PROBLEM:
Look through the entries below and count the lines with "plus" in them; the reply is the number alone.

Itemized modification records
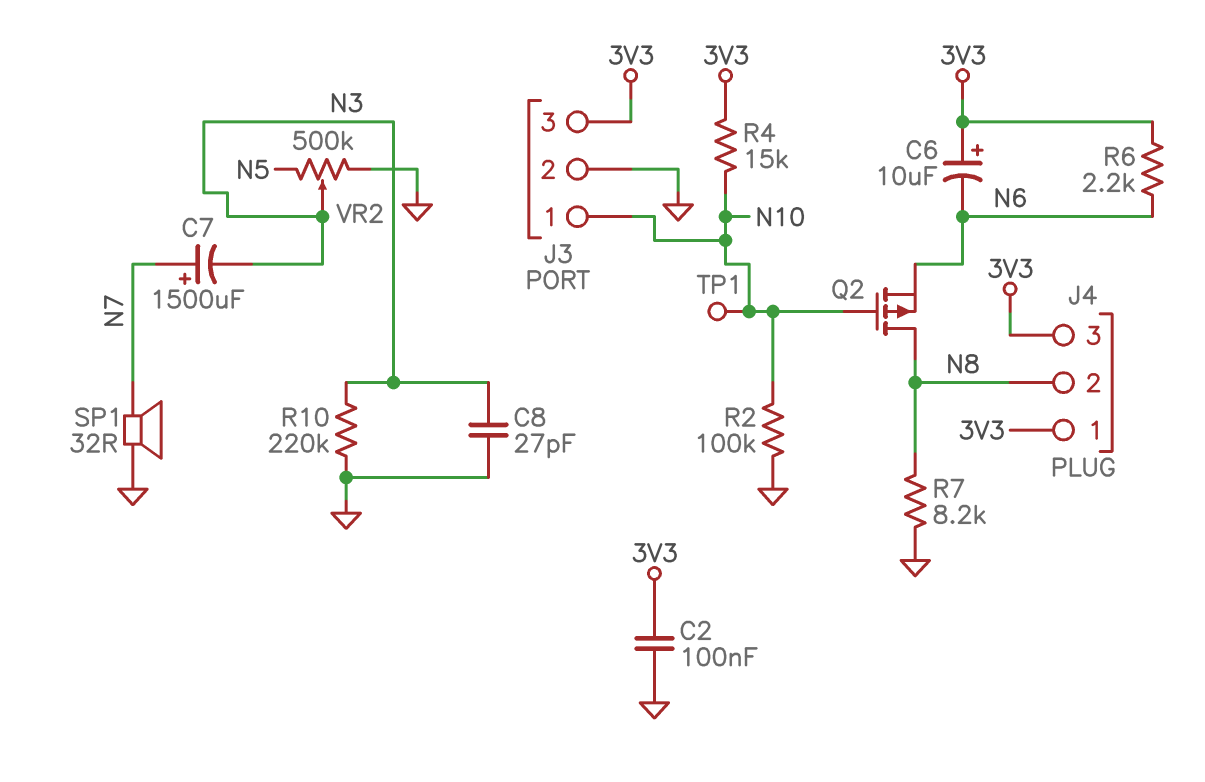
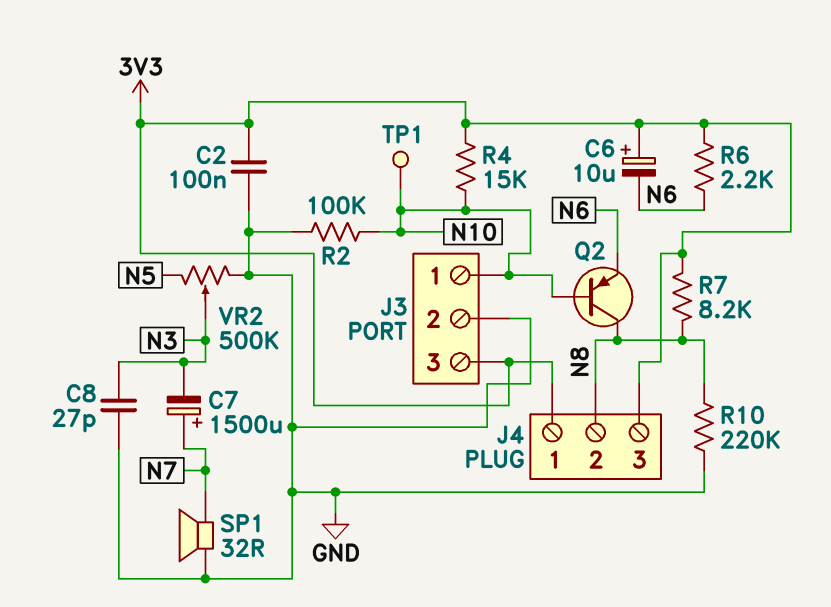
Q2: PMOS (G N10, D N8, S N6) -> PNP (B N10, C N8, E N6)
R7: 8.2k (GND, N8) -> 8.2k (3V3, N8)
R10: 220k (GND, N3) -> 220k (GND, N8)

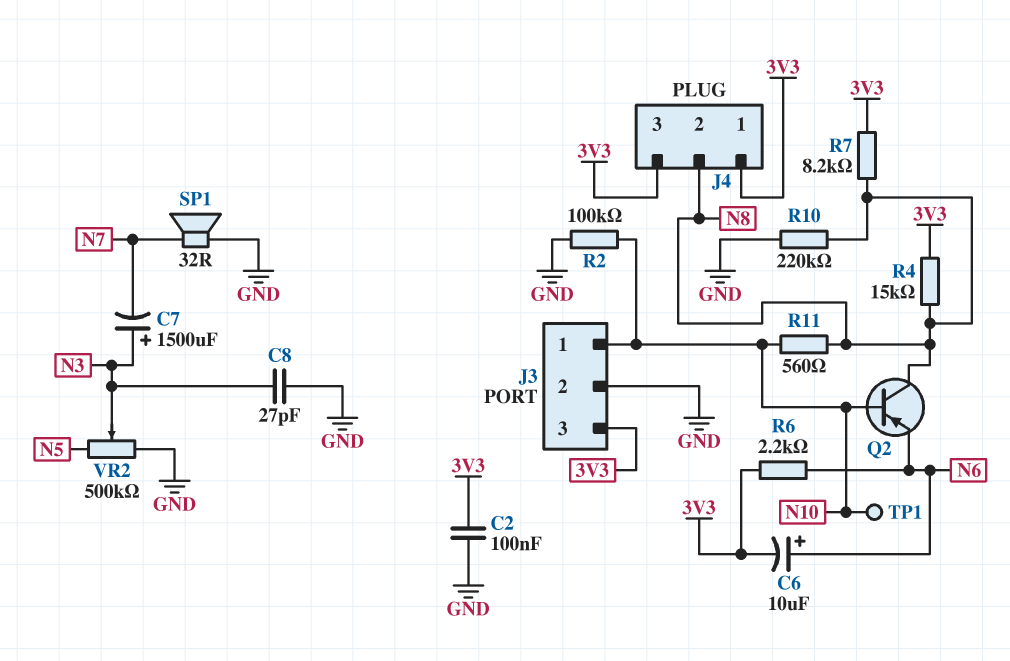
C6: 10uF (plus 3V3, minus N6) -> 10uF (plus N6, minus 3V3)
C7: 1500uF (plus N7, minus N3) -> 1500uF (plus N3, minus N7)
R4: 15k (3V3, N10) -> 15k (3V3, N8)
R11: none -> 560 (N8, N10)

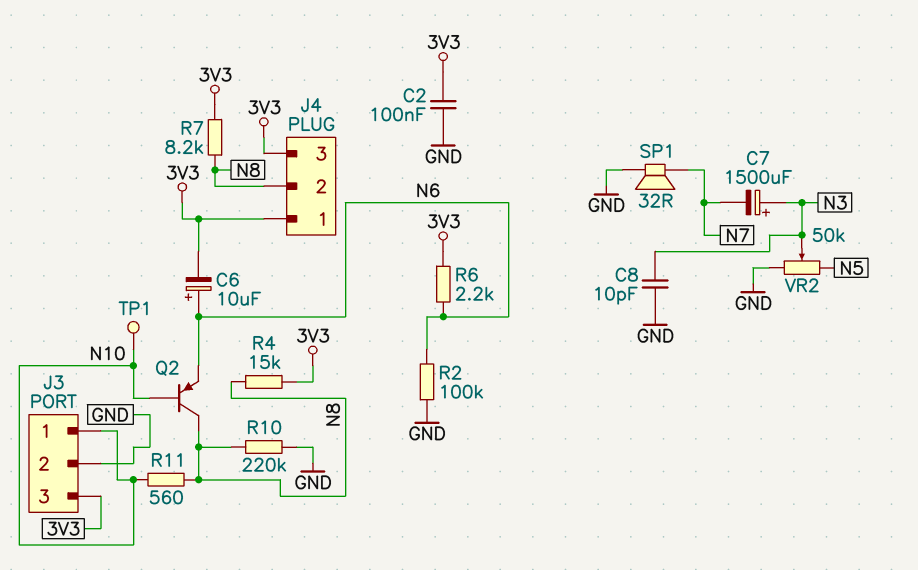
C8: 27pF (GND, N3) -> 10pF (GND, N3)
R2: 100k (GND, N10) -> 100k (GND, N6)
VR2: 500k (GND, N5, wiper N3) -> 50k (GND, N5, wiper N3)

ANSWER TO THIS PROBLEM:
2